◆ RECORDS TO PROCESS:
++++++++++
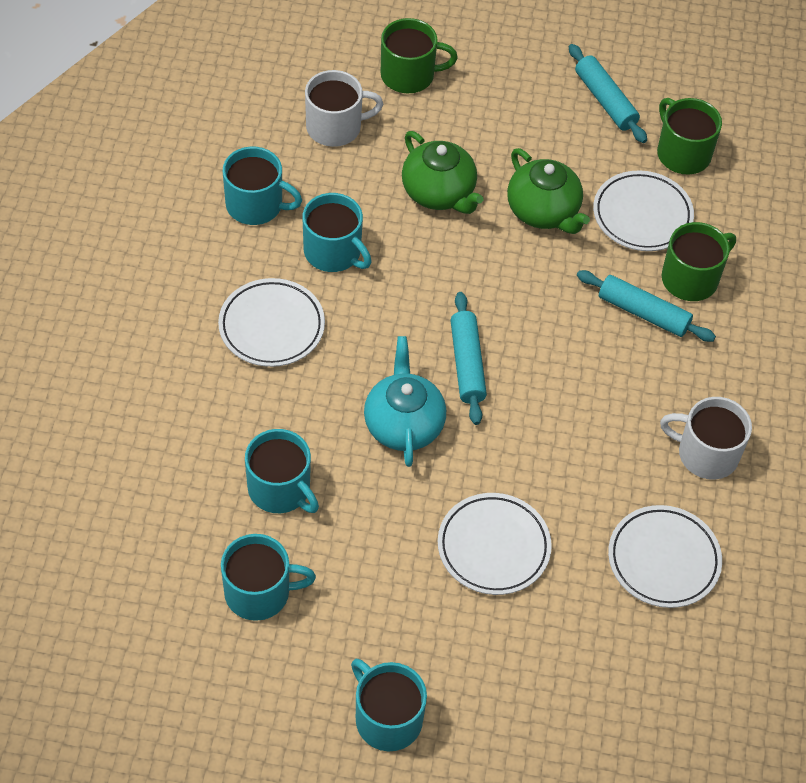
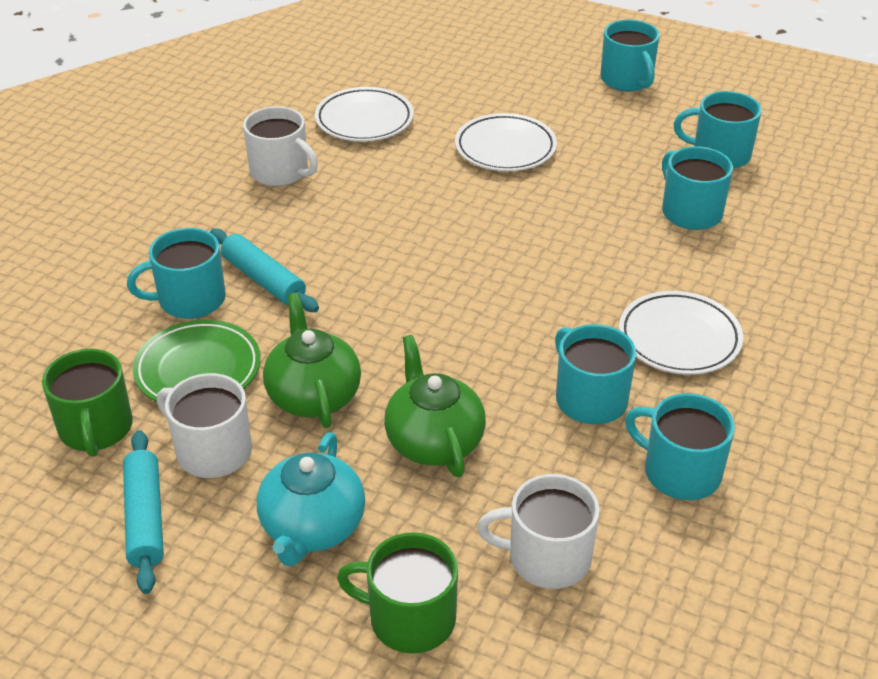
camera: 160 degrees left, 15 degrees down
(403, 424) = (557, 236): turquoise teapot -> turquoise teapot (312, 527)
(467, 364) = (473, 270): turquoise rolling pin -> none
(591, 154) = (212, 451): none -> white mug
(642, 215) = (198, 369): white plate -> green plate
(691, 278) = (190, 300): green mug -> turquoise mug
++++++++++
◆ ASSIGNMENT: Once the line containing "(642, 215) = (198, 369): white" is found, output it and each line after it through the end of the listing above, exactly, with nothing else.

◆ ANSWER:
(642, 215) = (198, 369): white plate -> green plate
(691, 278) = (190, 300): green mug -> turquoise mug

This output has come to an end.